RECORDED DATA:
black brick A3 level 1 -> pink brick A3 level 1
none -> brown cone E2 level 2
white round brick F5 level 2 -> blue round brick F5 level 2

==

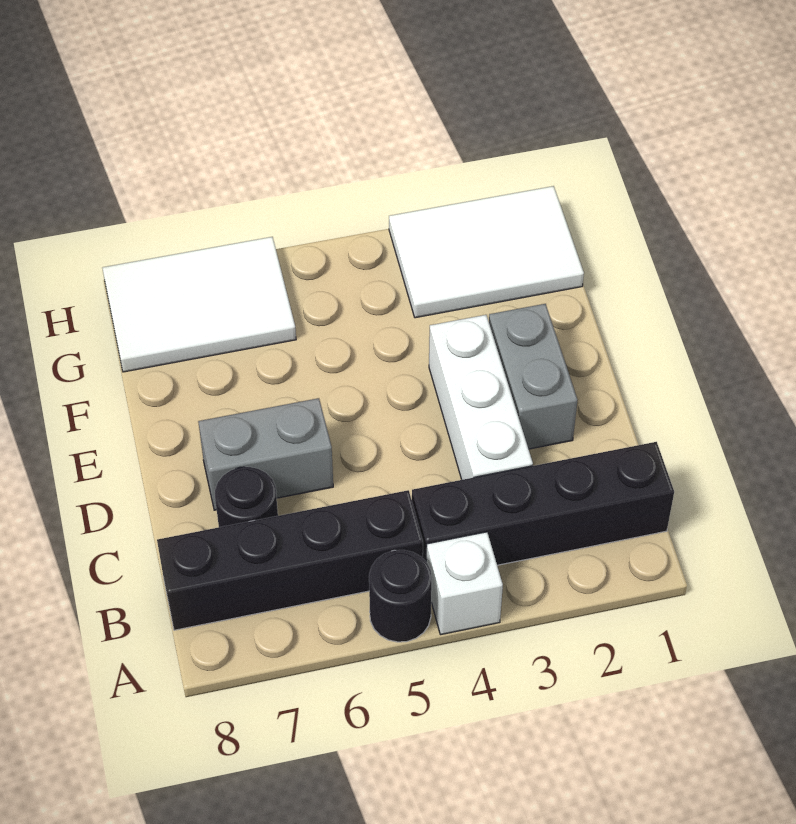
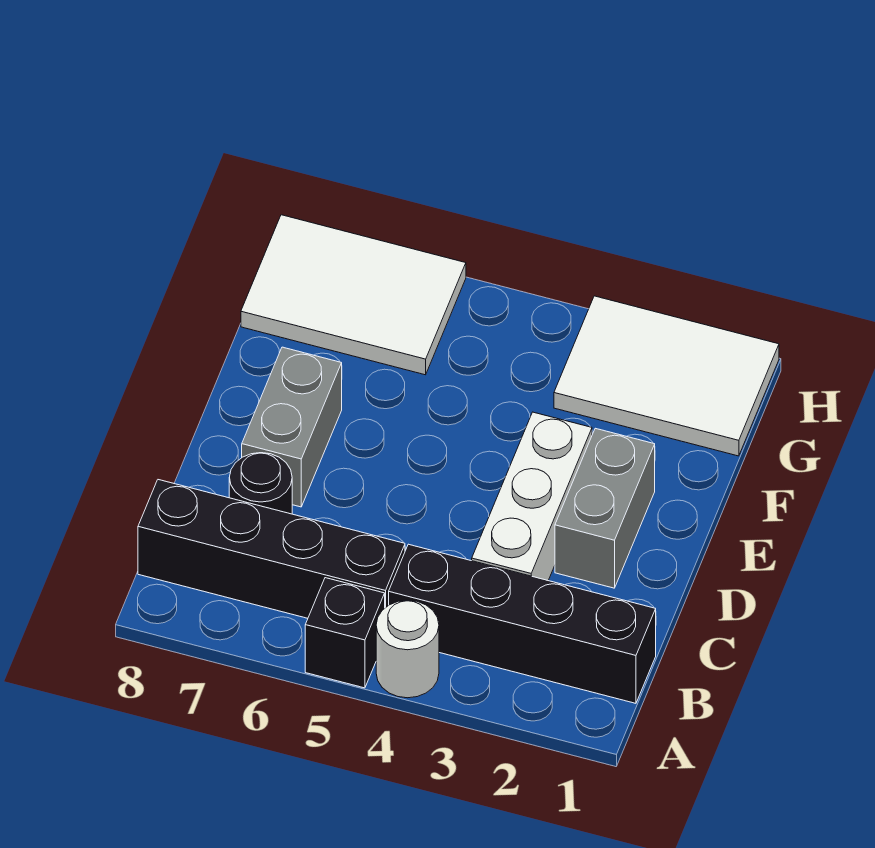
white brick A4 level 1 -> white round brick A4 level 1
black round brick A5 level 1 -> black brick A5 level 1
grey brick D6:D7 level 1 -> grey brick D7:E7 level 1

...

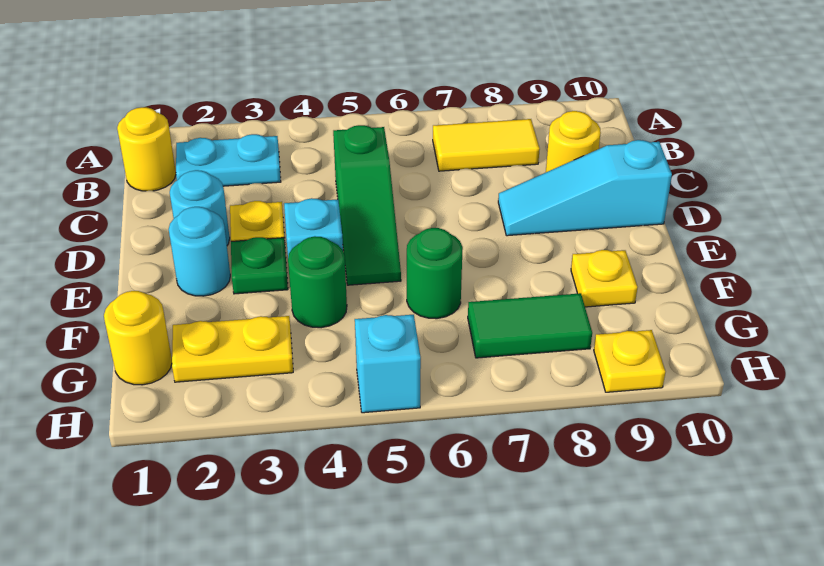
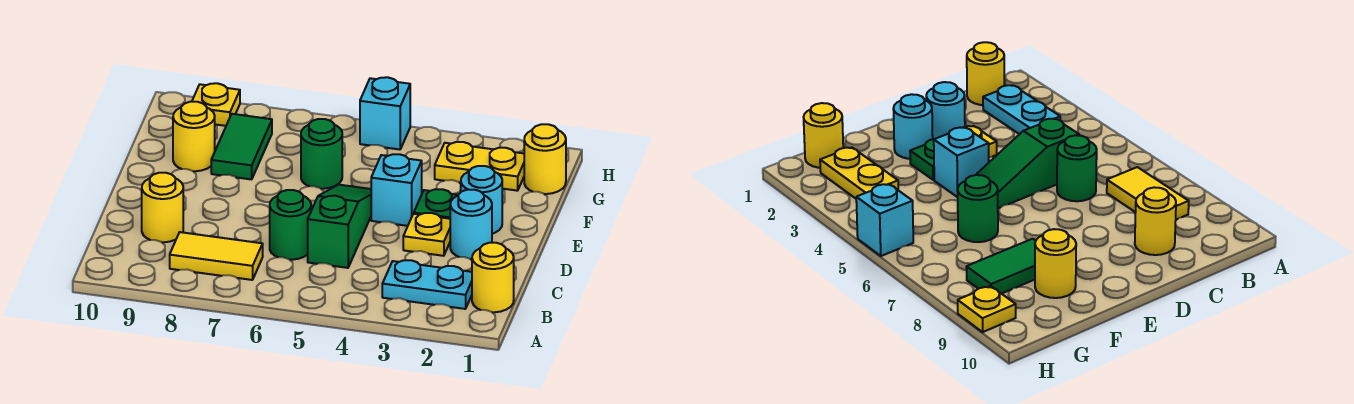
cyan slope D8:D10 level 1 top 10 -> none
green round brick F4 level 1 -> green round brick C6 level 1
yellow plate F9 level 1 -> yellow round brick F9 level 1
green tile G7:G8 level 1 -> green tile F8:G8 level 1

PROBLEM REQUIREMENTS:
In the listing above, find the line with "black brick A3" and the line with "white round brick F5". Output those two lines and every line between them, exactly as written.

OUTPUT OF THE TASK:
black brick A3 level 1 -> pink brick A3 level 1
none -> brown cone E2 level 2
white round brick F5 level 2 -> blue round brick F5 level 2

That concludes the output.